Image change detection data:
>>>>

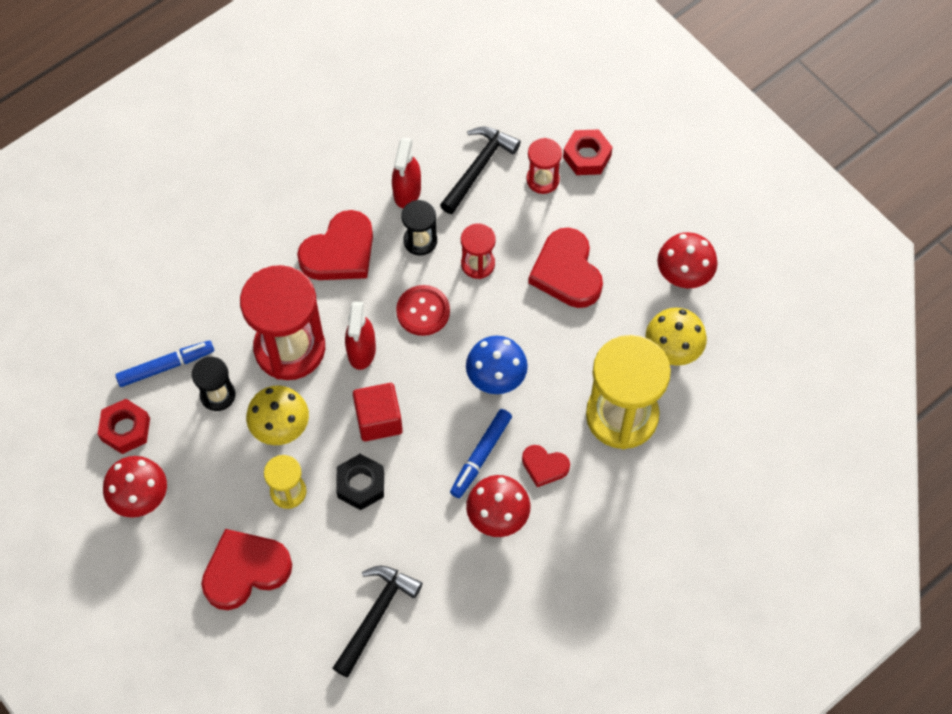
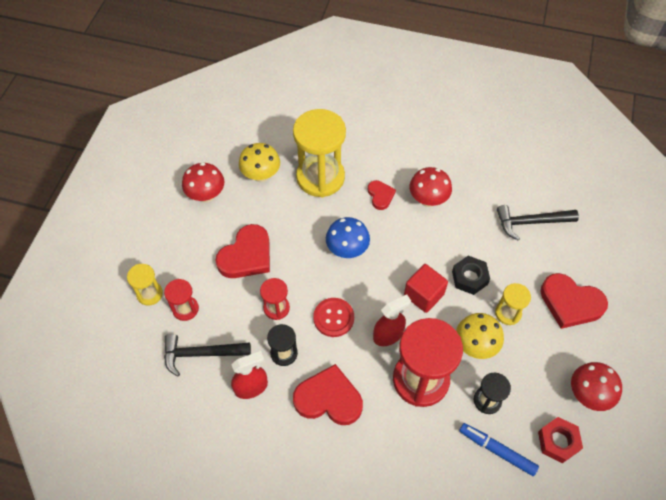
camera: 125 degrees left, 5 degrees down
(481, 456) = (400, 229): blue marker -> none
(587, 156) = (149, 294): red nut -> yellow hourglass

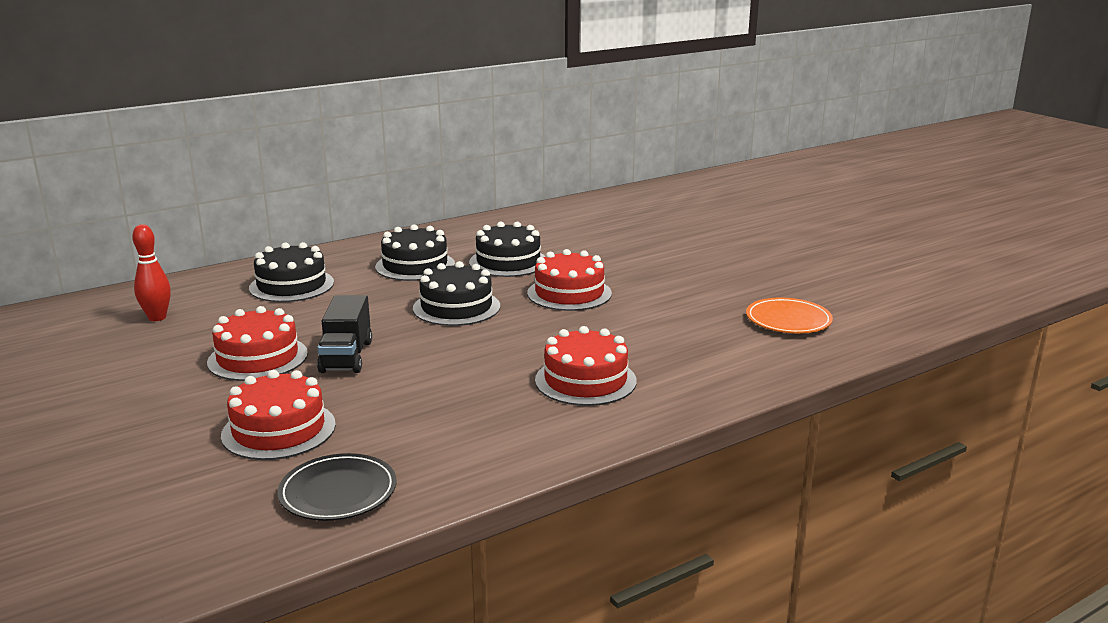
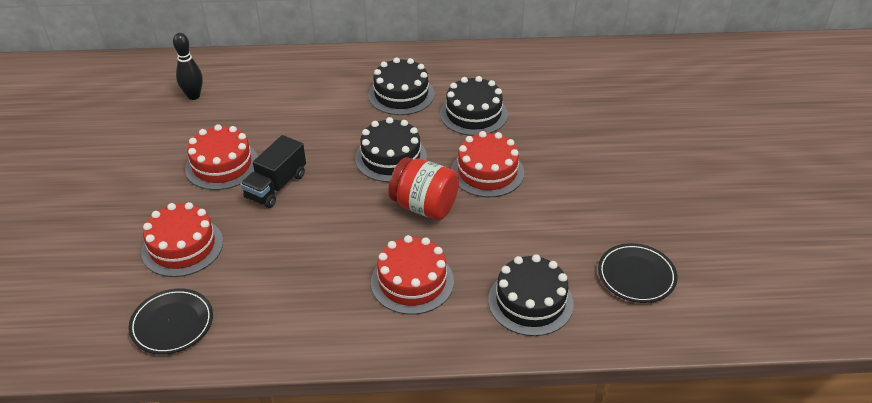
camera: 30 degrees right, 20 degrees up
(157, 318) = (193, 96): red bowling pin -> black bowling pin
(291, 285) = (300, 89): black cake -> black cake (530, 301)
(533, 329) = (424, 206): none -> red jar
(788, 320) = (636, 275): orange plate -> black plate

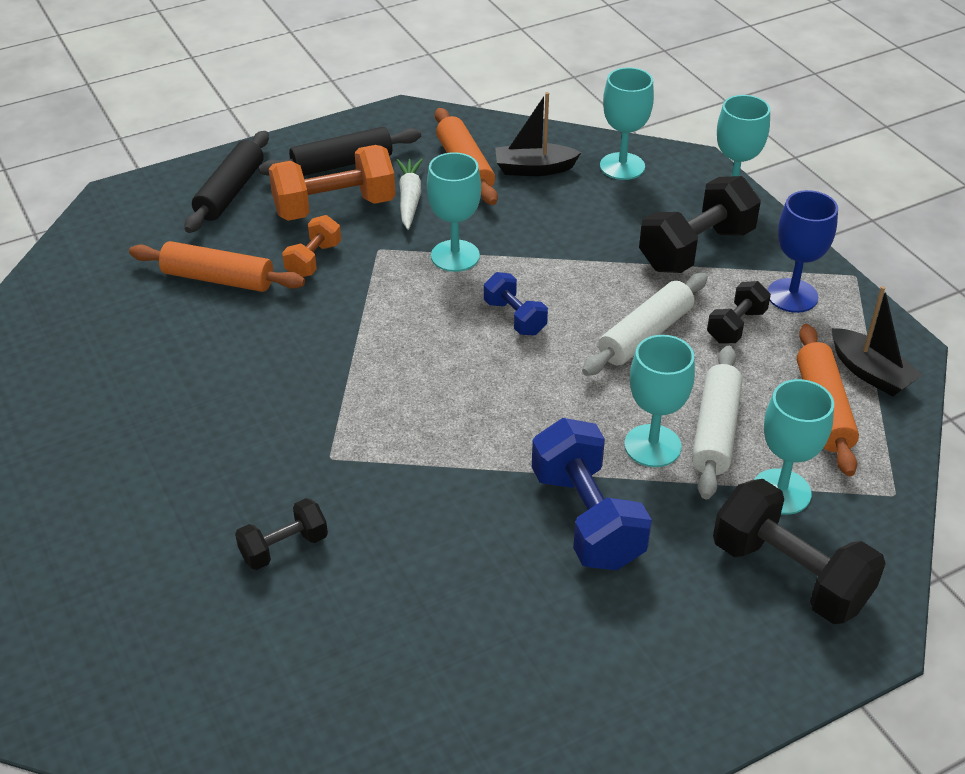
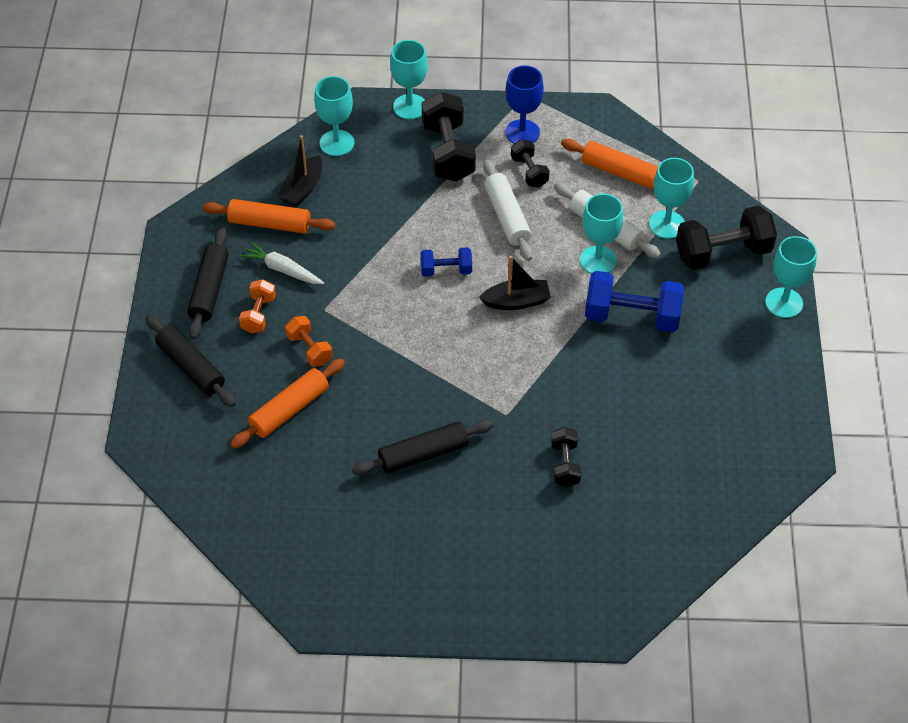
camera: 60 degrees left, 10 degrees up
(220, 408) = (423, 454): none -> black rolling pin
(334, 207) = (258, 314): orange dumbbell -> orange dumbbell, size x0.55
(455, 256) = (363, 272): turquoise goblet -> turquoise goblet (784, 303)
(870, 372) = (607, 137): black boat -> black boat (516, 301)

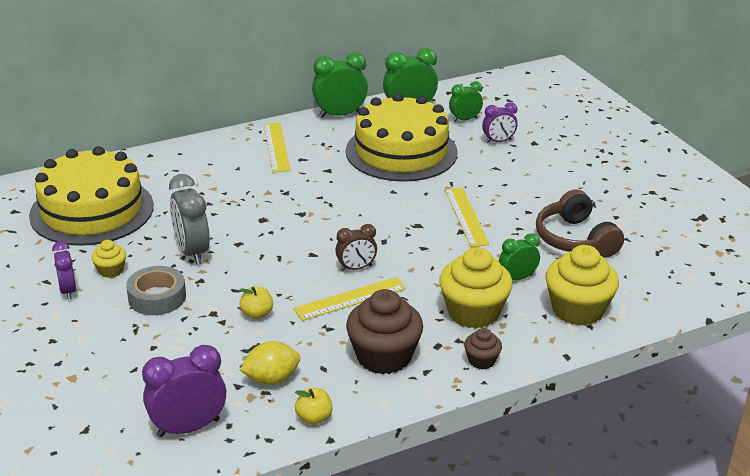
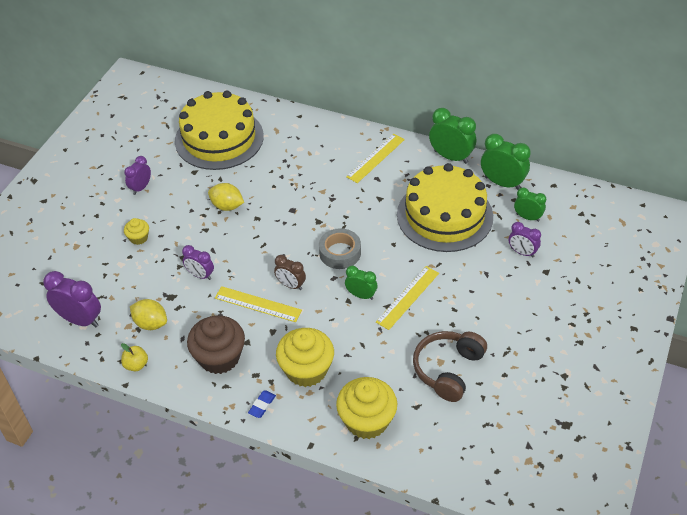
camera: 50 degrees right, 15 degrees up
(111, 270) = (175, 189): yellow cupcake -> yellow cupcake (138, 238)
(157, 297) = (172, 225): grey tape -> grey tape (340, 253)
(192, 252) = (227, 206): grey clock -> yellow lemon
(257, 314) = (200, 275): yellow apple -> purple clock
(481, 360) = (262, 405): brown cupcake -> blue eraser
(517, 278) = (367, 368): green clock -> green clock (361, 295)

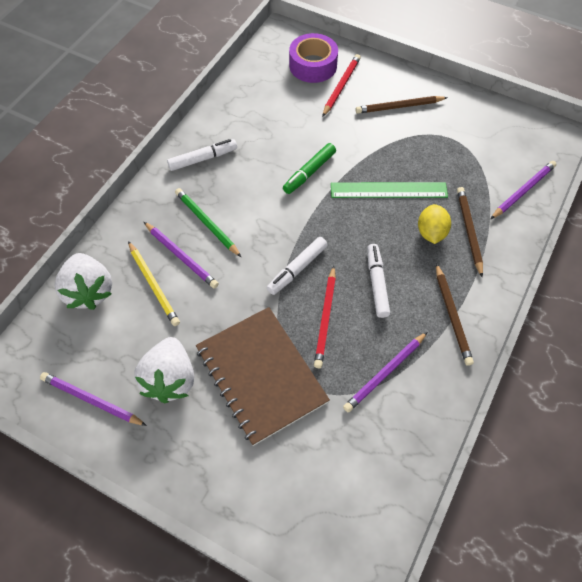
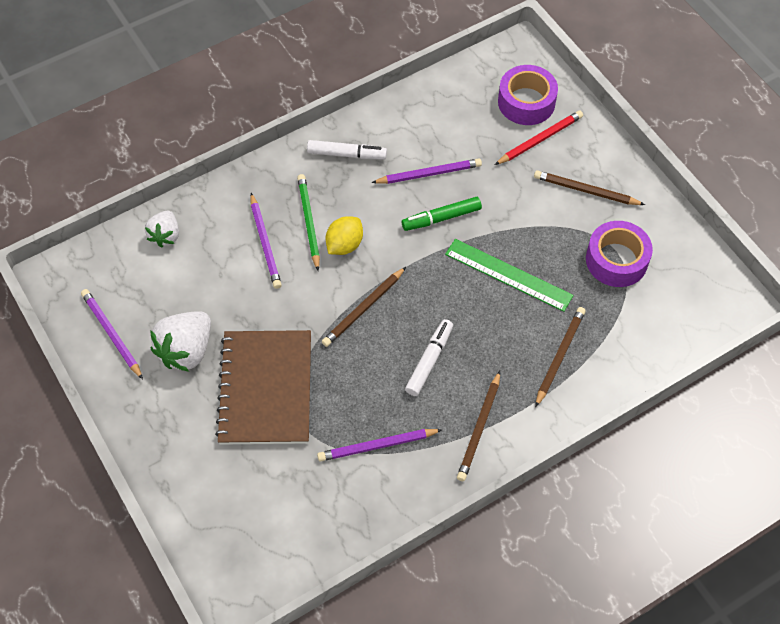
camera: 30 degrees right, 0 degrees up
(89, 291) = (165, 236): white strawberry -> white strawberry, size x0.62
(153, 285) = (224, 258): yellow pencil -> none
(297, 269) = (363, 309): white marker -> brown pencil
(325, 318) = (358, 368): red pencil -> none
(431, 233) = (519, 339): yellow lemon -> yellow lemon (344, 245)
(456, 144) = (616, 260): none -> purple tape
(523, 191) = (649, 344): purple pencil -> purple pencil (429, 174)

<<<<

Print the entries above exactly, leaving pictures out.

camera: 125 degrees left, 5 degrees down
(481, 456) = (400, 229): blue marker -> none
(587, 156) = (149, 294): red nut -> yellow hourglass

camera: 30 degrees right, 20 degrees up
(157, 318) = (193, 96): red bowling pin -> black bowling pin
(291, 285) = (300, 89): black cake -> black cake (530, 301)
(533, 329) = (424, 206): none -> red jar
(788, 320) = (636, 275): orange plate -> black plate

camera: 60 degrees left, 10 degrees up
(220, 408) = (423, 454): none -> black rolling pin
(334, 207) = (258, 314): orange dumbbell -> orange dumbbell, size x0.55
(455, 256) = (363, 272): turquoise goblet -> turquoise goblet (784, 303)
(870, 372) = (607, 137): black boat -> black boat (516, 301)

camera: 50 degrees right, 15 degrees up
(111, 270) = (175, 189): yellow cupcake -> yellow cupcake (138, 238)
(157, 297) = (172, 225): grey tape -> grey tape (340, 253)
(192, 252) = (227, 206): grey clock -> yellow lemon
(257, 314) = (200, 275): yellow apple -> purple clock
(481, 360) = (262, 405): brown cupcake -> blue eraser
(517, 278) = (367, 368): green clock -> green clock (361, 295)

camera: 30 degrees right, 0 degrees up
(89, 291) = (165, 236): white strawberry -> white strawberry, size x0.62
(153, 285) = (224, 258): yellow pencil -> none
(297, 269) = (363, 309): white marker -> brown pencil
(325, 318) = (358, 368): red pencil -> none
(431, 233) = (519, 339): yellow lemon -> yellow lemon (344, 245)
(456, 144) = (616, 260): none -> purple tape
(523, 191) = (649, 344): purple pencil -> purple pencil (429, 174)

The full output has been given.